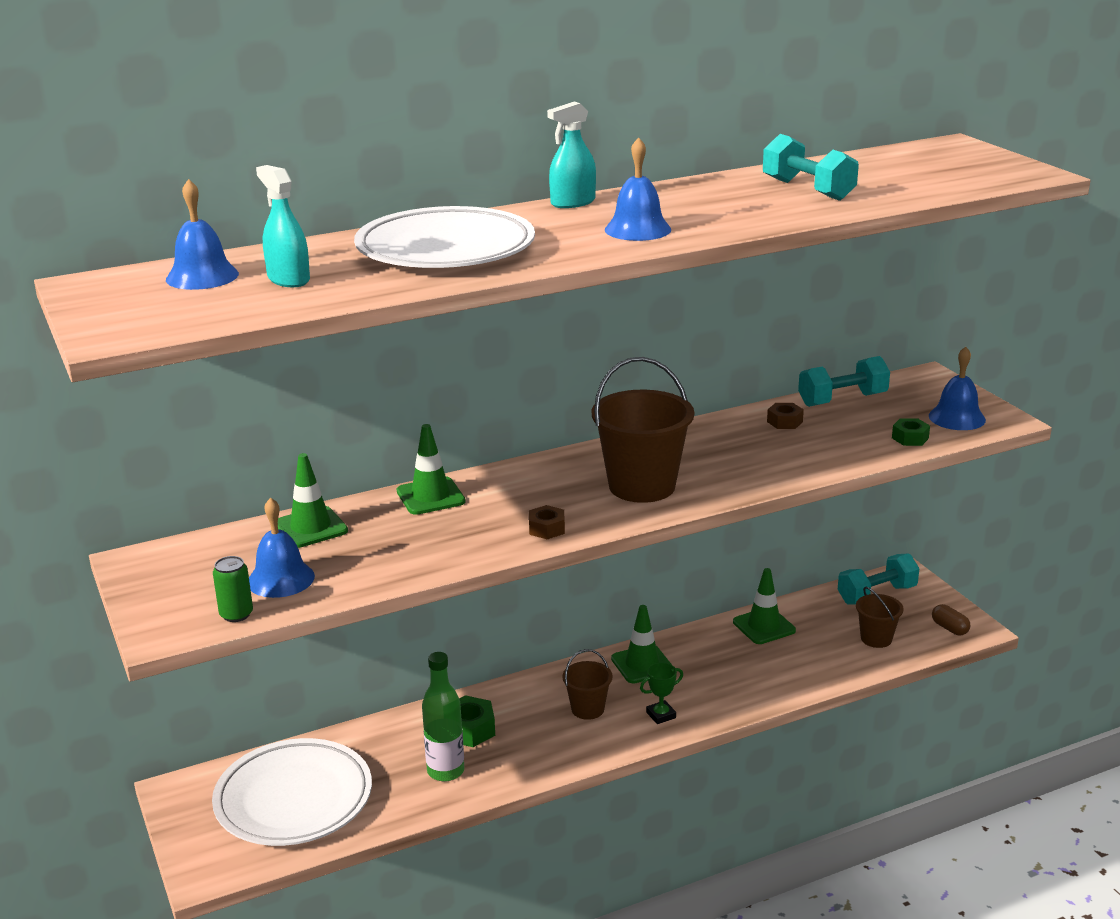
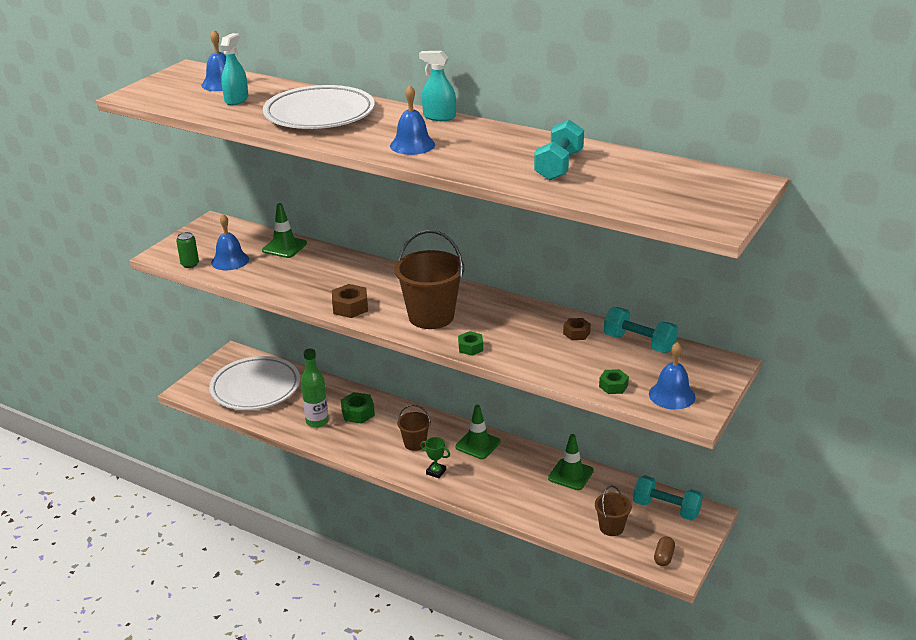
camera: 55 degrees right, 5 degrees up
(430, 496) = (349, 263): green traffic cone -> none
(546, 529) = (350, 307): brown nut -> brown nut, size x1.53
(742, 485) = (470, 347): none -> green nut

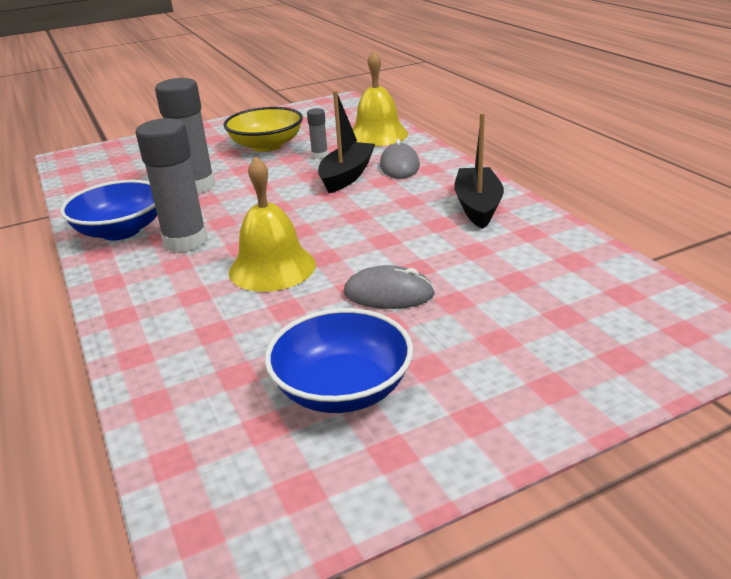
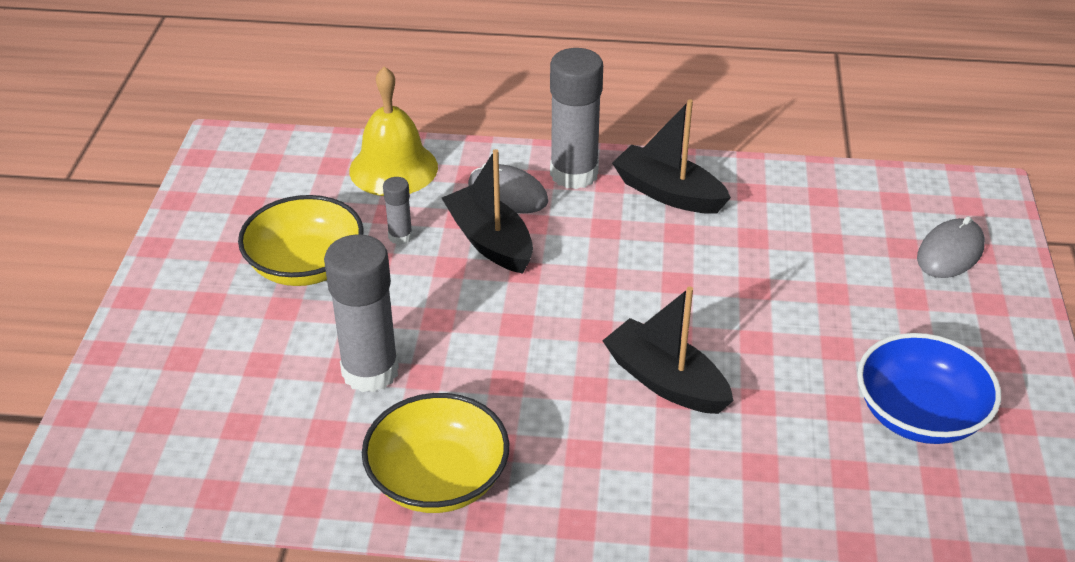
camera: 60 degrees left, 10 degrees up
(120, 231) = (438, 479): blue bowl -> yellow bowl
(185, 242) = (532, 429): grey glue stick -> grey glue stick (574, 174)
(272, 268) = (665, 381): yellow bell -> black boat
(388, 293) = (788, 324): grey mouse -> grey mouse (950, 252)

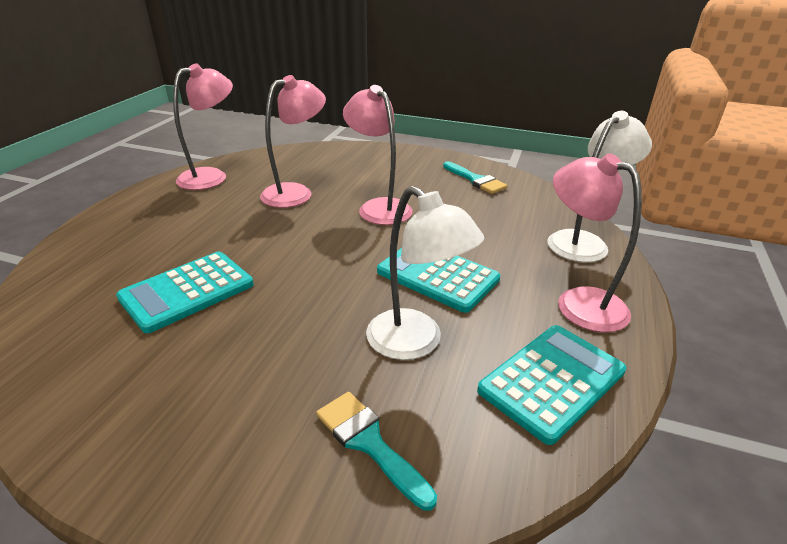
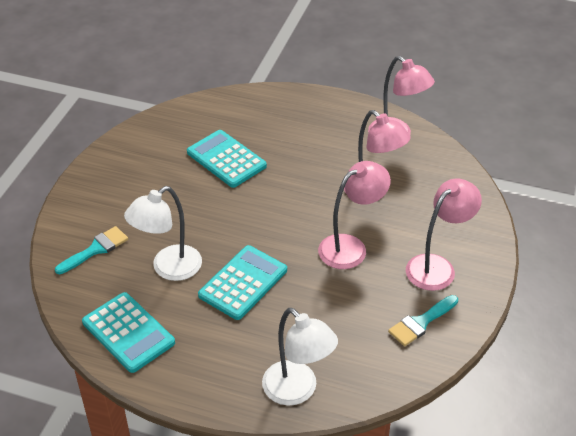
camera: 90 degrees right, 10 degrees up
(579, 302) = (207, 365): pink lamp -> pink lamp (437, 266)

___

[TASK TO CARRY OUT] Wherever the string "yellow" shows up in a line of the records, count that line once. Report the total alone.

[ANSWER BOX] 2